"""

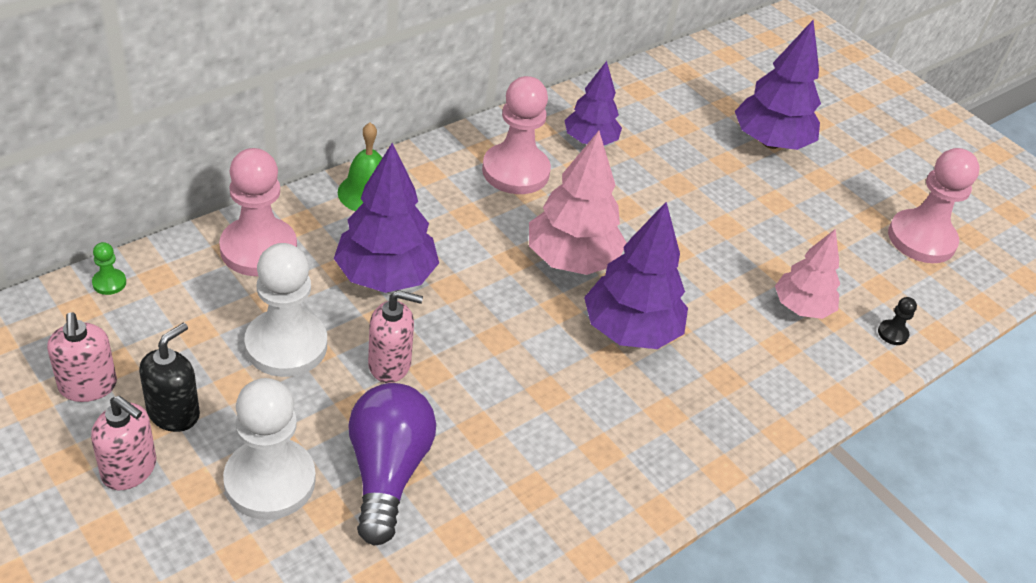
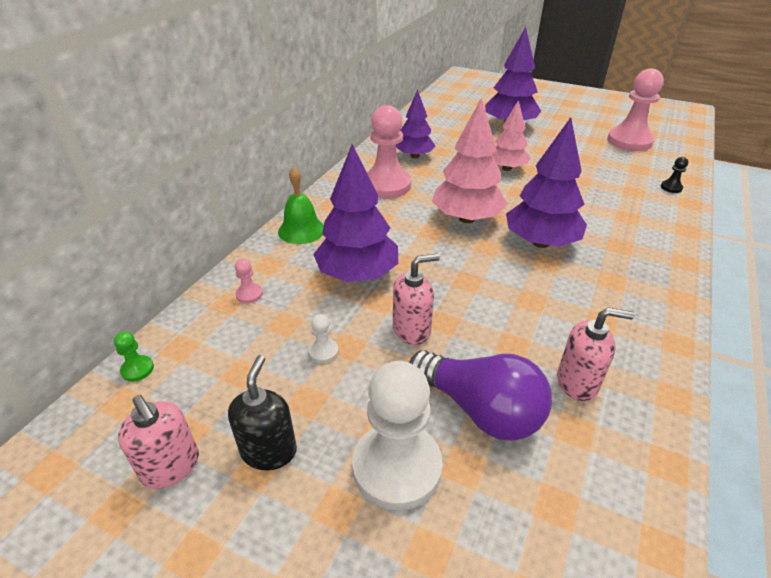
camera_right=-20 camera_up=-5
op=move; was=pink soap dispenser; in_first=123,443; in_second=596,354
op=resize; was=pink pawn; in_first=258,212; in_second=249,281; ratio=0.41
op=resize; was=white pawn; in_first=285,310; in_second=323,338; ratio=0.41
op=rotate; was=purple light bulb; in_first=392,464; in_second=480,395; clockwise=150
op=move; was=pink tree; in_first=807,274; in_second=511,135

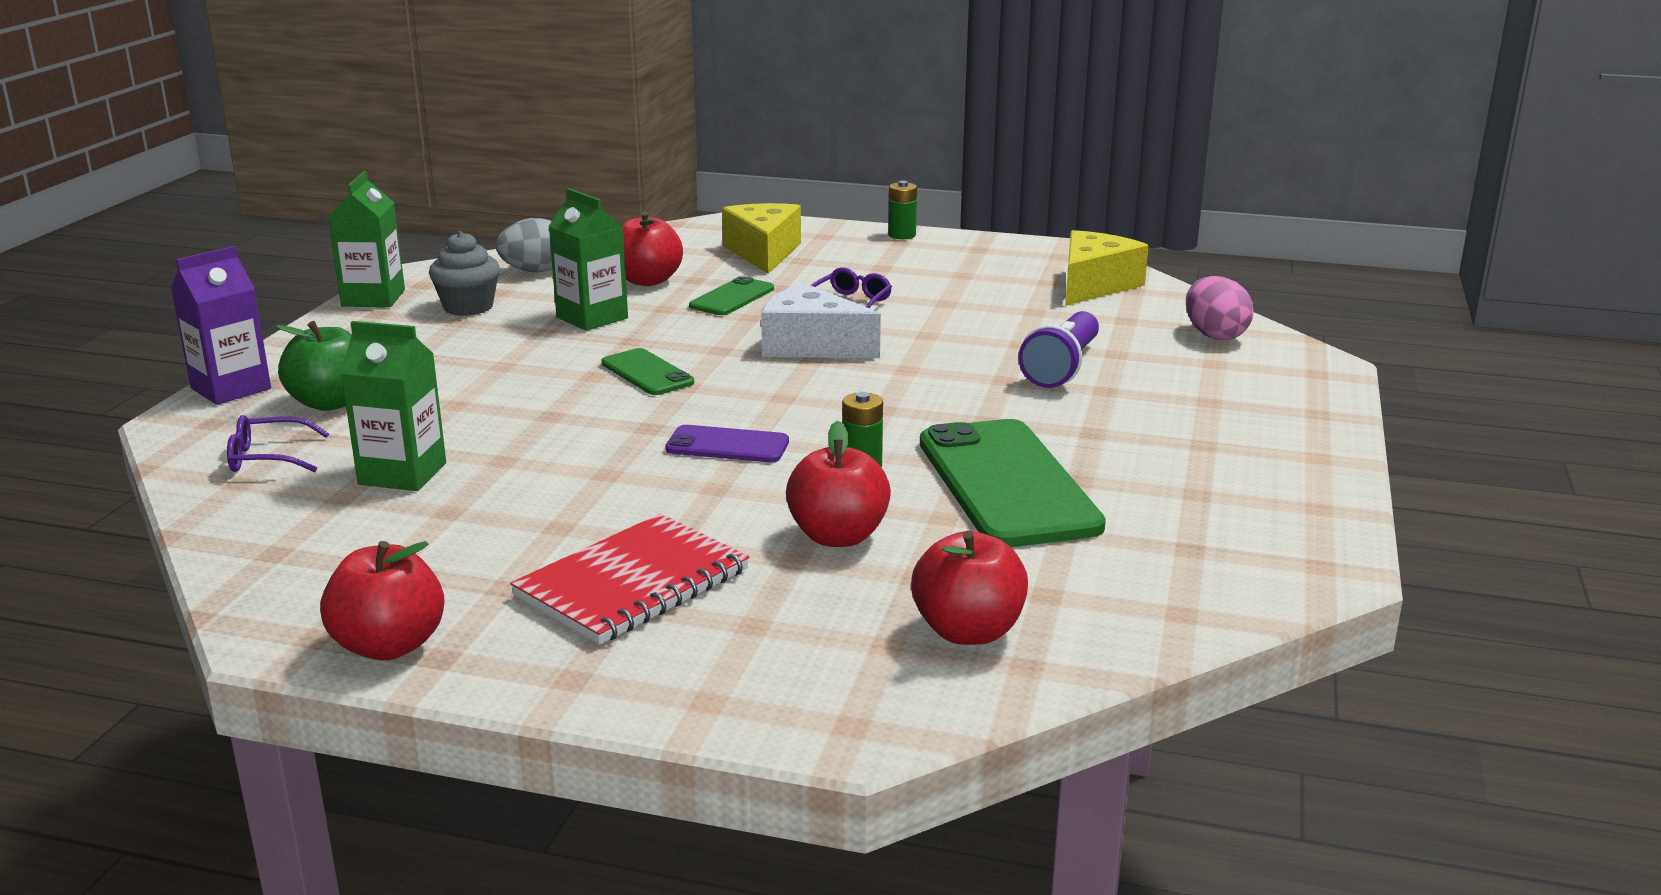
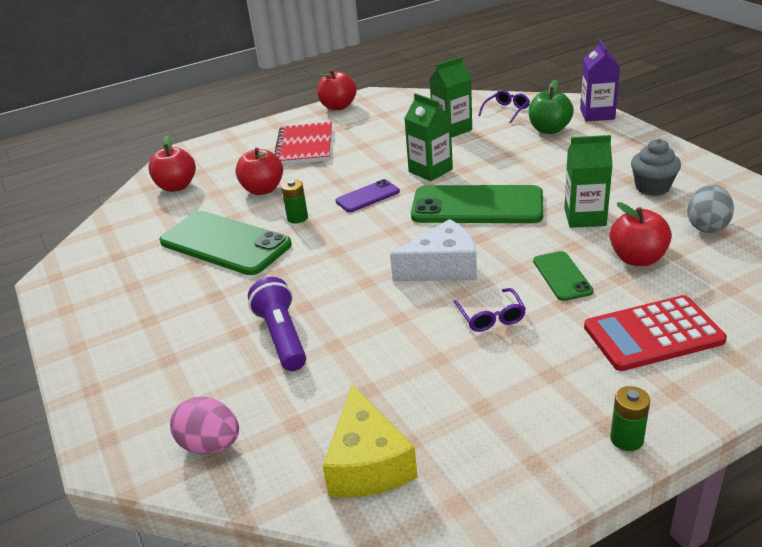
camera_right=140 camera_up=10
op=move; was=green carton; in_first=366,239; in_second=428,137
op=resize; was=green phone; in_first=648,371; in_second=477,204; ratio=2.0
op=replace; was=yellow cheese; now=red calculator; in_first=761,238; in_second=655,333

"""

## [Required work]
Once you reach the line containing "op=resize; was=pink pawn;", print it and every line after it exactly, through the end of the entries, without any pictures.

## [Solved problem]
op=resize; was=pink pawn; in_first=258,212; in_second=249,281; ratio=0.41
op=resize; was=white pawn; in_first=285,310; in_second=323,338; ratio=0.41
op=rotate; was=purple light bulb; in_first=392,464; in_second=480,395; clockwise=150
op=move; was=pink tree; in_first=807,274; in_second=511,135

camera_right=140 camera_up=10
op=move; was=green carton; in_first=366,239; in_second=428,137
op=resize; was=green phone; in_first=648,371; in_second=477,204; ratio=2.0
op=replace; was=yellow cheese; now=red calculator; in_first=761,238; in_second=655,333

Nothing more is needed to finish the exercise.